_To be done_. Find each line in the rows below that contains the string "kern", and copy those lines out.

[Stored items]
------------------------------------------------
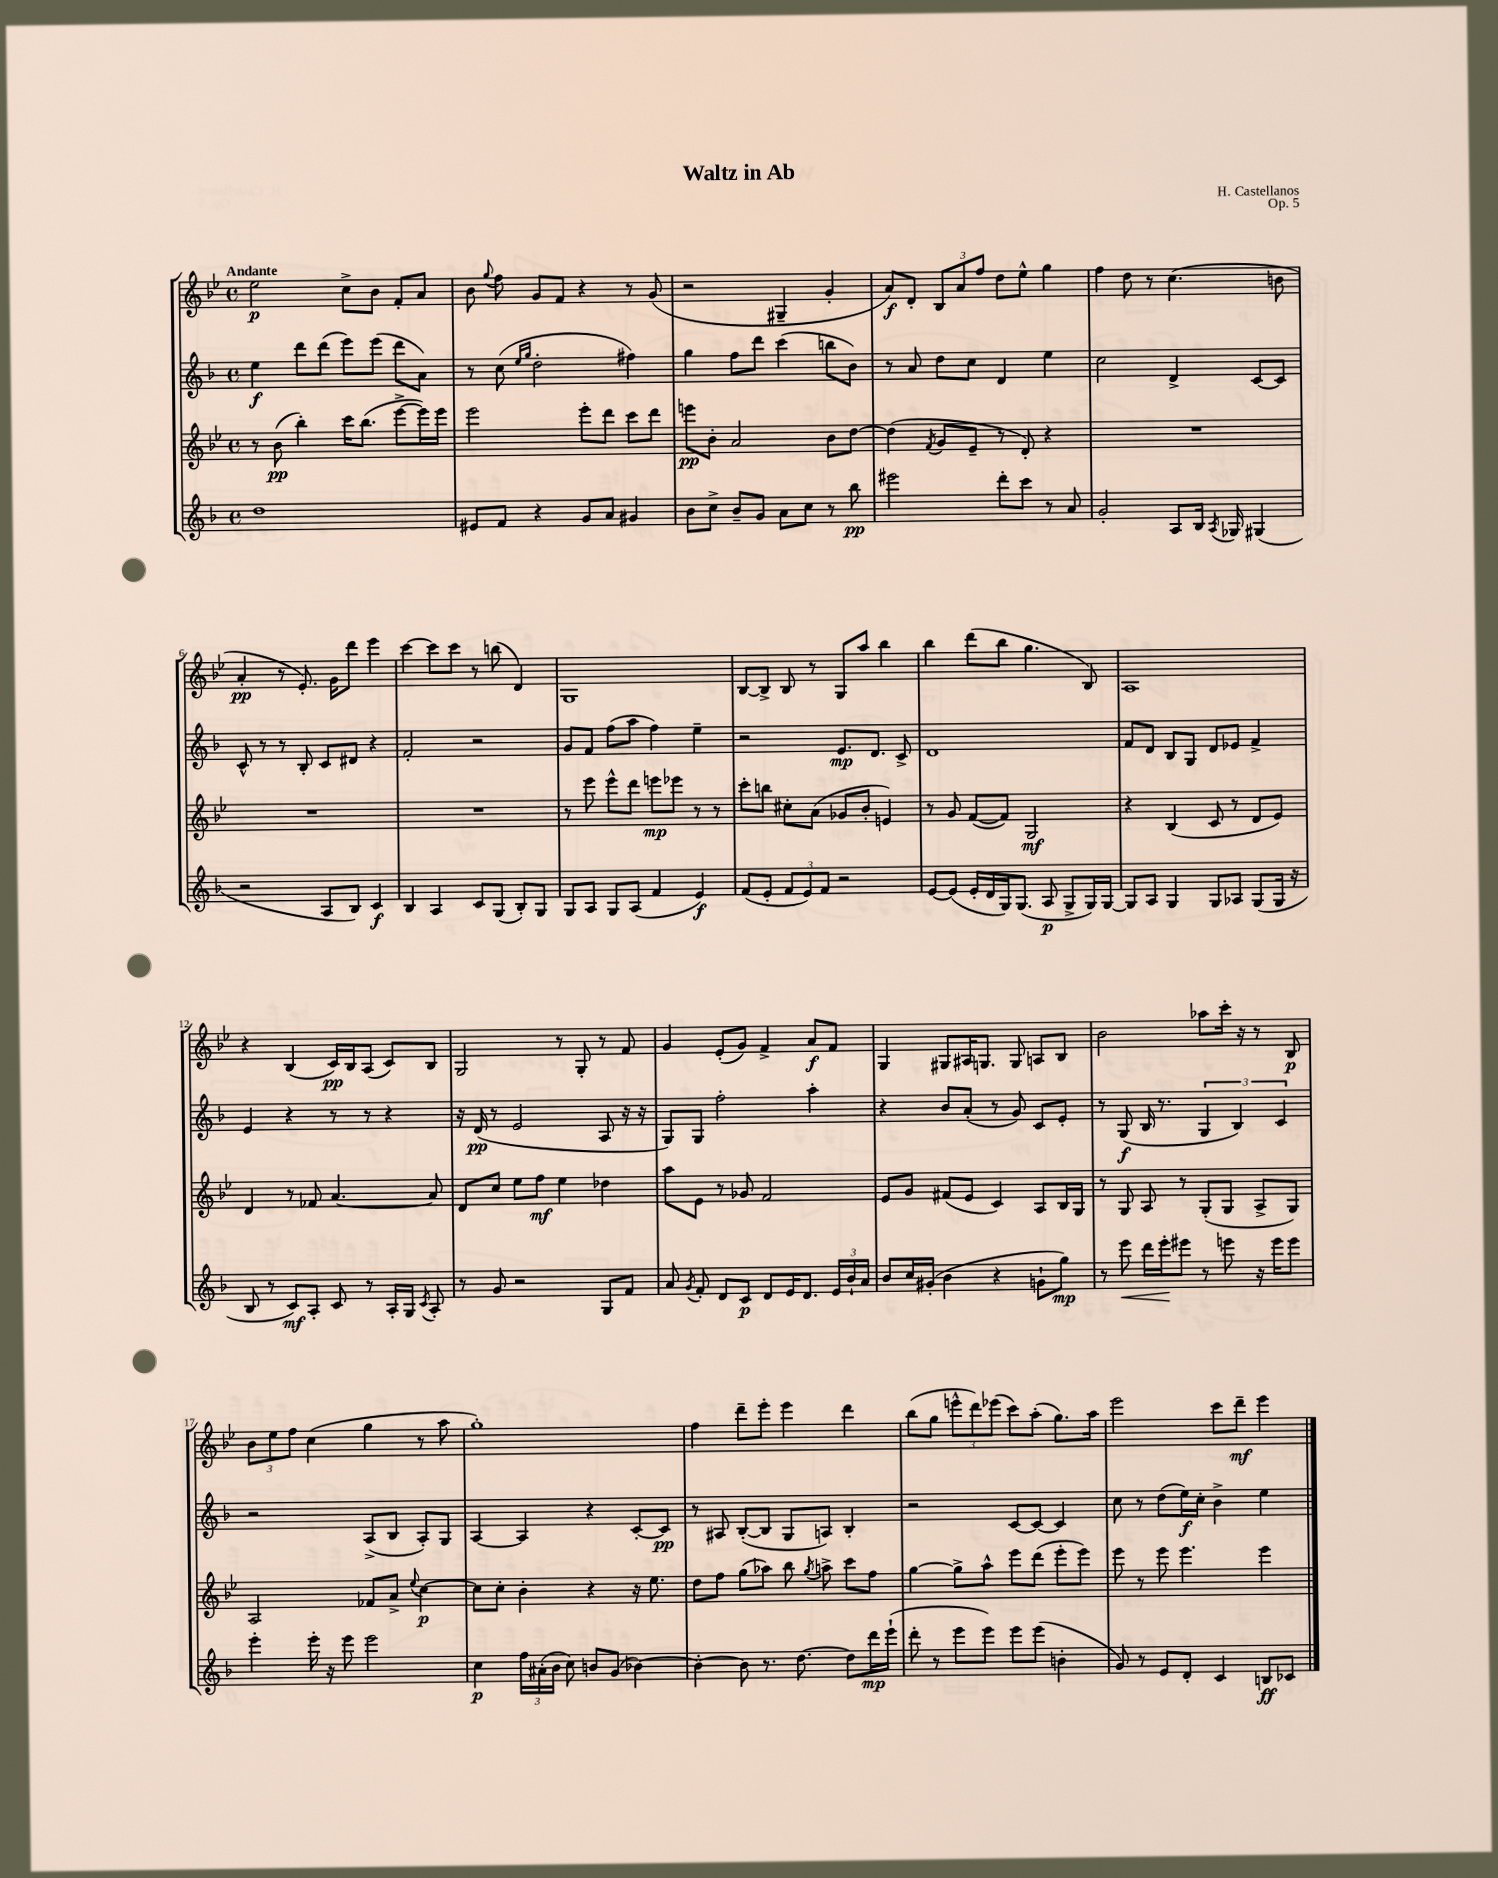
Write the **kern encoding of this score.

**kern	**kern	**kern	**kern
*staff4	*staff3	*staff2	*staff1
*clefG2	*clefG2	*clefG2	*clefG2
*k[b-]	*k[b-e-]	*k[b-]	*k[b-e-]
*M4/4	*M4/4	*M4/4	*M4/4
*met(c)	*met(c)	*met(c)	*met(c)
1dd	8r	4ee\	2ee-\
.	(8b-\	.	.
.	4bb-'\)	8ddd\L	.
.	.	(8ddd\J	.
.	16ccc\LK	8eee\L)	8cc^\L
.	(8.bb-\J	.	.
.	.	(8eee\J	8b-\J
.	[8eee-^\L	8ddd\L	8f'/L
.	16eee-\]L)	8a\J)	8a/J
.	16eee-\JJ	.	.
=	=	=	=
8e#/L	2eee-\	8r	8b-\
.	.	.	8qqgg/
8f/J	.	(8cc\	8ff\
.	.	16qqee/LL	.
.	.	16qqgg/JJ	.
4r	.	2dd'\	8g/L
.	.	.	8f/J
8g/L	8eee-'\L	.	4r
8a/J	8ddd\J	.	.
4g#/	8ccc\L	4ff#\)	8r
.	8ddd\J	.	(8g/
=	=	=	=
8b-\L	8eee\L	4gg\	2r
8cc^\J	8b-'\J	.	.
8b-~/L	2a/	8ff\L	.
8g/J	.	8ddd\J	.
8a\L	.	(4ccc\	4G#~/
8cc\J	.	.	.
8r	8b-\L	8bb\L	4g'/
8bb-\	[8dd\J	8b-\J)	.
=	=	=	=
2eee#\	(4dd\]	8r	8a/L)
.	.	8a/	8d'/J
.	8qf/	.	.
.	8g/L	8dd\L	12B-/L
.	.	.	12a/
.	8e-~/J	8cc\J	.
.	.	.	12ff/J
8ddd'\L	8r	4d/	8dd\L
8ccc\J	8d'/)	.	8ee-^^\J
8r	4r	4ee\	4gg\
8a/	.	.	.
=	=	=	=
2g'/	1r	2cc\	4ff\
.	.	.	8dd\
.	.	.	8r
8A/L	.	4d^/	(4.cc\
16B-/Jk	.	.	.
8qA/	.	.	.
16G-/	.	.	.
(4G#/	.	[8c/L	.
.	.	8c/]J	8b\
=	=	=	=
2r	1r	8c^^/	4a'/
.	.	8r	.
.	.	8r	8r
.	.	8B-'/	8.e-'/)
8A/L	.	8c/L	.
.	.	.	16g\LK
8B-/J)	.	8d#/J	8ddd\J
4c/	.	4r	4eee-\
=	=	=	=
4B-/	1r	2f'/	[4ccc\
4A/	.	.	8ccc\]L
.	.	.	8ccc\J
8c/L	.	2r	8r
(8G/J	.	.	(8bb\
8B-'/L)	.	.	4d/)
8G/J	.	.	.
=	=	=	=
8G/L	8r	8g/L	1G
8A/J	8eee-\	8f/J	.
8G/L	8eee-^^\L	(8ff\L	.
(8A/J	8ddd\J	8aa\J	.
4f/	8eee\L	4ff\)	.
.	8eee-\J	.	.
4e/)	8r	4ee~\	.
.	8r	.	.
=	=	=	=
(8f/L	8ccc'\L	2r	[8B-/L
8e'/J	8bb\J	.	8B-^/]J
12f/L	8cc#'\L	.	8B-/
12e/)	.	.	.
.	(8a\J	.	8r
12f/J	.	.	.
2r	8g-/L	8.e/L	8G/L
.	8b-'/J	.	8aa/J
.	.	8.d/J	.
.	4e/)	.	4bb-\
.	.	8c^/	.
=	=	=	=
[8e/L	8r	1d	4bb-\
(8e/]J	8g/	.	.
16e'/LL	([8f/L	.	(8ddd\L
16d/	.	.	.
16G/J)	8f/]J)	.	8bb-\J
(8.G/J	.	.	.
.	2G/	.	4.gg\
8A/	.	.	.
8G^/L	.	.	.
16G/L)	.	.	8B-/)
[16G/JJ	.	.	.
=	=	=	=
8G/]L	4r	8f/L	1A
8A/J	.	8d/J	.
4G/	(4B-/	8B-/L	.
.	.	8G/J	.
8G/L	8c/	8d/L	.
8A-/J	8r	8e-/J	.
(8G/L	8d/L	4f^/	.
16G/Jk	8e-/J)	.	.
16r	.	.	.
=	=	=	=
8B-/	4d/	4e/	4r
8r	.	.	.
8c/L)	8r	4r	(4B-/
8A'/J	8f-/	.	.
8c/	[4.a/	8r	16c/LL)
.	.	.	16B-/J
8r	.	8r	(8A/J
16A'/LL	.	4r	8c/L)
16G/JJ	.	.	.
8qc/	.	.	.
8A'/	8a/]	.	8B-/J
=	=	=	=
8r	8d/L	16r	2G/
.	.	(16d/	.
8g/	8cc/J	8r	.
2r	8ee-\L	2e/	.
.	8ff\J	.	.
.	4ee-\	.	8r
.	.	.	8G'/
8G/L	4dd-\	8A/	8r
8f/J	.	16r	8f/
.	.	16r	.
=	=	=	=
8a/	8aa\L	8G/L)	4g/
8qg/	.	.	.
8f'/	8e-\J	8G/J	.
8d/L	8r	2ff'\	(8e-'/L
8c/J	8g-/	.	8g/J)
8d/L	2f/	.	4f^/
16e/K	.	.	.
8.d/J	.	.	.
.	.	4aa'\	8a/L
24e/LL	.	.	8f/J
24b-`/	.	.	.
24a/JJ	.	.	.
=	=	=	=
8b-/L	8e-/L	4r	4G/
16cc/L	8g/J	.	.
(16g#'/JJ	.	.	.
4b-\	(8f#/L	8b-/L	8G#/L
.	8e-/J	(8a'/J	16A#/K
.	.	.	8.G/J
4r	4c/)	8r	.
.	.	8g/)	8G/
8g`\L	8A/L	8c/L	8A/L
8gg\J)	16B-/L	8e'/J	8B-/J
.	16G/JJ	.	.
=	=	=	=
8r	8r	8r	2b-\
8eee\	8G/	(8G/	.
16ddd\LL	8A/	16B-/	.
16eee'\J	.	8.r	.
8eee#\J	8r	.	.
8r	(8G'/L	6G/	8aa-\L
8eee\	8G/J	.	16ccc'\Jk
.	.	6B-/)	.
.	.	.	16r
16r	8A^/L	.	8r
16eee\LK	.	.	.
.	.	6c/	.
8eee\J	8G/J)	.	8B-/
=	=	=	=
4eee'\	2A/	2r	12b-\L
.	.	.	12ee-\
.	.	.	12ff\J
16eee'\	.	.	(4cc\
16r	.	.	.
8eee\	.	.	.
2eee\	8f-/L	(8A^/L	4gg\
.	8a^/J	8B-/J	.
.	8qqee-/	.	.
.	[4cc\	8A'/L)	8r
.	.	8G/J	8aa\
=	=	=	=
4cc\	8cc\]L	[4A/	1gg')
.	8cc'\J	.	.
24ff\LL	4b-'\	4A/]	.
(24a#'\	.	.	.
24b-\JJ	.	.	.
8cc\)	.	.	.
8b/L	4r	4r	.
(8g/J	.	.	.
[4b-\)	16r	[8c'/L	.
.	8.ee-\	.	.
.	.	8c/]J	.
=	=	=	=
4b-'\_	8dd\L	8r	4ff\
.	8ff\J	8A#/	.
8b-\]	(8gg\L	([8B-'/L	8ddd~\L
8.r	8aa-\J)	8B-/]J	8eee-'\J
.	8bb-\	8G/L	4eee-\
[8.dd\	.	.	.
.	8qgg/	.	.
.	8aa^\	8A/J)	.
8dd\]L	8ccc\L	4B-'/	4ddd\
16ddd\L	8ff\J	.	.
(16eee`\JJ	.	.	.
=	=	=	=
8ddd'\	[4gg\	2r	(8bb-\L
8r	.	.	8gg\J
8eee\L	8gg^\]L	.	12eee^^\L
.	.	.	12ddd\)
8eee\J)	8aa^^\J	.	.
.	.	.	(12eee-\J
8eee\L	8eee-\L	[8c/L	8ccc\L)
(8eee\J	(8ddd\J	8c/_J	(8aa'\J
4b'\	8eee-'\L	4c/]	8.gg\L)
.	8eee-\J)	.	.
.	.	.	16aa\Jk
=	=	=	=
8g/)	8eee-\	8cc\	2eee-\
8r	8r	8r	.
8e/L	8eee-\	(8dd\L	.
8d'/J	4.eee-\	16ee\L)	.
.	.	16cc'\JJ	.
4c/	.	4b-^\	8ccc\L
.	.	.	8ddd~\J
8B/L	4eee-\	4ee\	4eee-\
8c-/J	.	.	.
==	==	==	==
*-	*-	*-	*-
------------------------------------------------
_Response to the task_.
Write the **kern encoding of this score.
**kern	**kern	**kern	**kern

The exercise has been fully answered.